= Work to complete =
When you reach the line that contains "U18: NOT 74HC14" in the data below, start reproducing lines exactly, and stop after the line that contains "R3: 6.8k (SIG14, VS) -> 6.8k (U9/MCLR, VS)".

= Data shown =
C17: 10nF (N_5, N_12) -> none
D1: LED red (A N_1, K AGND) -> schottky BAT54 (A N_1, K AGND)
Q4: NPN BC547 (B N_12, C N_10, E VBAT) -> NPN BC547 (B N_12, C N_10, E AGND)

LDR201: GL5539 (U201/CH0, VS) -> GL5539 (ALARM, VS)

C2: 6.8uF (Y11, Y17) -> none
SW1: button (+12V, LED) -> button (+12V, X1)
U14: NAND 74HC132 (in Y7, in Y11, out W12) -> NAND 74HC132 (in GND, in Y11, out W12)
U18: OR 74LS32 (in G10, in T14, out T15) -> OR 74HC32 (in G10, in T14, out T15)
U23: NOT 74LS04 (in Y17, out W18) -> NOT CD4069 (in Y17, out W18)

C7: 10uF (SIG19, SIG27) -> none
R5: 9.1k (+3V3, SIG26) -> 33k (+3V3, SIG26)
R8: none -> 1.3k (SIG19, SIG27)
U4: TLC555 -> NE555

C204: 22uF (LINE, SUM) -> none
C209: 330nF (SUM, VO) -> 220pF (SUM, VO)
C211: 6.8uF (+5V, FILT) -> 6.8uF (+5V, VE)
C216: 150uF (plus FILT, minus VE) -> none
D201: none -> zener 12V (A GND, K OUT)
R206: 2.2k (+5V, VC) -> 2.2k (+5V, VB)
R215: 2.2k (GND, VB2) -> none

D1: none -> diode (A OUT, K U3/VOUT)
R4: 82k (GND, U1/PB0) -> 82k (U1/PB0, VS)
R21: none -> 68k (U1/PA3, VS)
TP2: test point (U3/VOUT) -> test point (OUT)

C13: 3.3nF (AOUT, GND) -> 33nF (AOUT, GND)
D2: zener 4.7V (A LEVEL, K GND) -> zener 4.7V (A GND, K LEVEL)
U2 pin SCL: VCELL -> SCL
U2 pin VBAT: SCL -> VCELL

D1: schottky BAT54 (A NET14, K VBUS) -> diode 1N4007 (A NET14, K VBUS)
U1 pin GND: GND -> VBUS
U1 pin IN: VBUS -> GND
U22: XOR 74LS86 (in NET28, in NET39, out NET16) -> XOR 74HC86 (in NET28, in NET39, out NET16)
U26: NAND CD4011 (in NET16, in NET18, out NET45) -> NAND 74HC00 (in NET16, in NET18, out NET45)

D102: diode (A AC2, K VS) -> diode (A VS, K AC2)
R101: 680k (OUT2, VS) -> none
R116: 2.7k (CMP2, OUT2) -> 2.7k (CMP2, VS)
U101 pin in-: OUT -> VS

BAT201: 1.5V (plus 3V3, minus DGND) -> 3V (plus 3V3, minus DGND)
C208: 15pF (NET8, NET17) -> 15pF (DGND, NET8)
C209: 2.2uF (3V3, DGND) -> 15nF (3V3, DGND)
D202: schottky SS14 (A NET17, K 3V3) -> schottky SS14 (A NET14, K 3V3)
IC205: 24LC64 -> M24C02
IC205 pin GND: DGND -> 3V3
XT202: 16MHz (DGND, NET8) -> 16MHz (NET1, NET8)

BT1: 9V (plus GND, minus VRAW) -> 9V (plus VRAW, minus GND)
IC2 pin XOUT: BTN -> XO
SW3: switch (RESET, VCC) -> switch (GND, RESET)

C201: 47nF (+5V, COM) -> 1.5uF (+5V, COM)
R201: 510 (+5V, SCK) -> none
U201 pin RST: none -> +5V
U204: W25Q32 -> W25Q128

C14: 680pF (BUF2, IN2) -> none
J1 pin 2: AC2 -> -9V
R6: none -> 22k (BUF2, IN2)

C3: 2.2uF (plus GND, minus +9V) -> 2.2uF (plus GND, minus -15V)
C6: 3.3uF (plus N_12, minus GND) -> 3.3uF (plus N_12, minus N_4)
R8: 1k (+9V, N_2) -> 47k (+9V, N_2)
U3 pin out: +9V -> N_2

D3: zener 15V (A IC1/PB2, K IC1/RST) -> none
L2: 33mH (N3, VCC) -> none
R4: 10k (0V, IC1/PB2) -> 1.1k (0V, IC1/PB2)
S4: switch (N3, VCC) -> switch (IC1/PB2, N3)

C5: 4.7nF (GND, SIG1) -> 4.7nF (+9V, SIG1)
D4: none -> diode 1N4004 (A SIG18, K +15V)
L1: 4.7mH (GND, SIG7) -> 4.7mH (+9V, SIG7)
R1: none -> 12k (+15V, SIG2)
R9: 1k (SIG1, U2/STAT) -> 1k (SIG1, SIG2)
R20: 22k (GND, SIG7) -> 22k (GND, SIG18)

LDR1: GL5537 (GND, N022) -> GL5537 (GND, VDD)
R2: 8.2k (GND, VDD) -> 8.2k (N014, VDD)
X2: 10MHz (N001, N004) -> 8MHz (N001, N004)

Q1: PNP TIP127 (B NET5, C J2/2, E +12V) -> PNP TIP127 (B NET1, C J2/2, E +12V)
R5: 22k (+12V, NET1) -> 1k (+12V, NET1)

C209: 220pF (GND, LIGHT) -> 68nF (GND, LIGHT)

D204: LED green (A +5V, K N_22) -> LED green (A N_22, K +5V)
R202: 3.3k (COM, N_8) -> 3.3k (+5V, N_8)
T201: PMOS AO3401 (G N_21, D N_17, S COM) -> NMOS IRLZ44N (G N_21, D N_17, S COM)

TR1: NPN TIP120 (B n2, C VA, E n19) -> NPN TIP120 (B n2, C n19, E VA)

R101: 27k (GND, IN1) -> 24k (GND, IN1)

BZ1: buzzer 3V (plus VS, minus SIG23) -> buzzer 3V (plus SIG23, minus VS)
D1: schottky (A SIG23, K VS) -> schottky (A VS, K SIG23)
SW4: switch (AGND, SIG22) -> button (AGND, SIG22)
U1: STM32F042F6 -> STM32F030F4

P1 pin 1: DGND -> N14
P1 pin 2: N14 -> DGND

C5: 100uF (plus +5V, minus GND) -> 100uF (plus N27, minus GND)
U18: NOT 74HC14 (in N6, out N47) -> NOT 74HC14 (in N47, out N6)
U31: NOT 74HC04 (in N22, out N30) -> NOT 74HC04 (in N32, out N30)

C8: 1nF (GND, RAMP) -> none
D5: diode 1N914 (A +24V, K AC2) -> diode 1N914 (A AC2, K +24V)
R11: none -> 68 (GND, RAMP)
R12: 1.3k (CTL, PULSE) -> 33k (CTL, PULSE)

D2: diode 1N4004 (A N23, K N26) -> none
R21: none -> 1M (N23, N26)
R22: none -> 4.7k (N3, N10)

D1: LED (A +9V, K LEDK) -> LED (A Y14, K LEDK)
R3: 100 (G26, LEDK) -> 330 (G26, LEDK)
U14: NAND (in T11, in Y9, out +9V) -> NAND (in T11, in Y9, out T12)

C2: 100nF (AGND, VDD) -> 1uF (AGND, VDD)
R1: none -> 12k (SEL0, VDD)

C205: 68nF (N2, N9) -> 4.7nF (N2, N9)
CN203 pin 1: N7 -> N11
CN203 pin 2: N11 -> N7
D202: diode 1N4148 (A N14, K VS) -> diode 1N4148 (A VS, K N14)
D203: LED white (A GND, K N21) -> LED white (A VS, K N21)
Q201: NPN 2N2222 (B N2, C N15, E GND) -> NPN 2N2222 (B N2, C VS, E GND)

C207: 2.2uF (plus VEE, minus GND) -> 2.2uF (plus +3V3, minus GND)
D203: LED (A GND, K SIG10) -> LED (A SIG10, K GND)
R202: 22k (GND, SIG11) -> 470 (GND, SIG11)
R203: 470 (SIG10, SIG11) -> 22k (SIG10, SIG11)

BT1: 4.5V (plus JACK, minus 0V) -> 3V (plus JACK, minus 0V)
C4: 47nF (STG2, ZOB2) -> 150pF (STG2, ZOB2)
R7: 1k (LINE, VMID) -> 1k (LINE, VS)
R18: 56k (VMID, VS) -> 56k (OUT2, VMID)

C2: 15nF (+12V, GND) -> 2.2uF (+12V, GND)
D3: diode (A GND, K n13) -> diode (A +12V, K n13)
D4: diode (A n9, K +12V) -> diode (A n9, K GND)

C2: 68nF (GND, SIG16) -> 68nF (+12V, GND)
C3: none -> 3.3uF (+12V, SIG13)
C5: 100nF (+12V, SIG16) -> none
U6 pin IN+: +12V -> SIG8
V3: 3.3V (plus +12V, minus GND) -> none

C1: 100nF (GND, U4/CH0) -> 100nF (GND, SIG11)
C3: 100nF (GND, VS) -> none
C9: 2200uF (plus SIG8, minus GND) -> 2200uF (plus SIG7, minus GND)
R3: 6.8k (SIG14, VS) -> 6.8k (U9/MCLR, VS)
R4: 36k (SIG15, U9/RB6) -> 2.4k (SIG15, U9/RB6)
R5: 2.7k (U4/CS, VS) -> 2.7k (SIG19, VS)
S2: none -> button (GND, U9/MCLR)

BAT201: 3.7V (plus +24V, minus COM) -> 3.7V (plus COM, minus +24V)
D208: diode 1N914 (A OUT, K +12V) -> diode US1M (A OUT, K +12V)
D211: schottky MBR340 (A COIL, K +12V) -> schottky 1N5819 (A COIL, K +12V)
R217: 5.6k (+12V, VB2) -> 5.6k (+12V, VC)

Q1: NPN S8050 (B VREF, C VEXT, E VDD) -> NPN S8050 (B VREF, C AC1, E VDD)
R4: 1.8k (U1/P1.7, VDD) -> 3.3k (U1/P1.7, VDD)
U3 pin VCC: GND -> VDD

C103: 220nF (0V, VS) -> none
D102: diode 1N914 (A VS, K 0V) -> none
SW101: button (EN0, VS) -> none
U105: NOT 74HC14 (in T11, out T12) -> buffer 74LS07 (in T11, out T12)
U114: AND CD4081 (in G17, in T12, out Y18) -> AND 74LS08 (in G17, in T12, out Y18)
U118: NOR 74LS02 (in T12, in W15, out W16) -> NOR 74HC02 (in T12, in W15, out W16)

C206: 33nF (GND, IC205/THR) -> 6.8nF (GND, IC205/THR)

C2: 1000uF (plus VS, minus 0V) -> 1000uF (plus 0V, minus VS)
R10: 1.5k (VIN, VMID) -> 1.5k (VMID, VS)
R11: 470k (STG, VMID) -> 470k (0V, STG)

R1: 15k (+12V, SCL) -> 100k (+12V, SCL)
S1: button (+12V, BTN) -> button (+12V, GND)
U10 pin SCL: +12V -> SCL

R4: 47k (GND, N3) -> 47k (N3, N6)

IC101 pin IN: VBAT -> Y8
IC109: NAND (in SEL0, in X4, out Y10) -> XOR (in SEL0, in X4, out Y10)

= Problem solution =
U18: NOT 74HC14 (in N6, out N47) -> NOT 74HC14 (in N47, out N6)
U31: NOT 74HC04 (in N22, out N30) -> NOT 74HC04 (in N32, out N30)

C8: 1nF (GND, RAMP) -> none
D5: diode 1N914 (A +24V, K AC2) -> diode 1N914 (A AC2, K +24V)
R11: none -> 68 (GND, RAMP)
R12: 1.3k (CTL, PULSE) -> 33k (CTL, PULSE)

D2: diode 1N4004 (A N23, K N26) -> none
R21: none -> 1M (N23, N26)
R22: none -> 4.7k (N3, N10)

D1: LED (A +9V, K LEDK) -> LED (A Y14, K LEDK)
R3: 100 (G26, LEDK) -> 330 (G26, LEDK)
U14: NAND (in T11, in Y9, out +9V) -> NAND (in T11, in Y9, out T12)

C2: 100nF (AGND, VDD) -> 1uF (AGND, VDD)
R1: none -> 12k (SEL0, VDD)

C205: 68nF (N2, N9) -> 4.7nF (N2, N9)
CN203 pin 1: N7 -> N11
CN203 pin 2: N11 -> N7
D202: diode 1N4148 (A N14, K VS) -> diode 1N4148 (A VS, K N14)
D203: LED white (A GND, K N21) -> LED white (A VS, K N21)
Q201: NPN 2N2222 (B N2, C N15, E GND) -> NPN 2N2222 (B N2, C VS, E GND)

C207: 2.2uF (plus VEE, minus GND) -> 2.2uF (plus +3V3, minus GND)
D203: LED (A GND, K SIG10) -> LED (A SIG10, K GND)
R202: 22k (GND, SIG11) -> 470 (GND, SIG11)
R203: 470 (SIG10, SIG11) -> 22k (SIG10, SIG11)

BT1: 4.5V (plus JACK, minus 0V) -> 3V (plus JACK, minus 0V)
C4: 47nF (STG2, ZOB2) -> 150pF (STG2, ZOB2)
R7: 1k (LINE, VMID) -> 1k (LINE, VS)
R18: 56k (VMID, VS) -> 56k (OUT2, VMID)

C2: 15nF (+12V, GND) -> 2.2uF (+12V, GND)
D3: diode (A GND, K n13) -> diode (A +12V, K n13)
D4: diode (A n9, K +12V) -> diode (A n9, K GND)

C2: 68nF (GND, SIG16) -> 68nF (+12V, GND)
C3: none -> 3.3uF (+12V, SIG13)
C5: 100nF (+12V, SIG16) -> none
U6 pin IN+: +12V -> SIG8
V3: 3.3V (plus +12V, minus GND) -> none

C1: 100nF (GND, U4/CH0) -> 100nF (GND, SIG11)
C3: 100nF (GND, VS) -> none
C9: 2200uF (plus SIG8, minus GND) -> 2200uF (plus SIG7, minus GND)
R3: 6.8k (SIG14, VS) -> 6.8k (U9/MCLR, VS)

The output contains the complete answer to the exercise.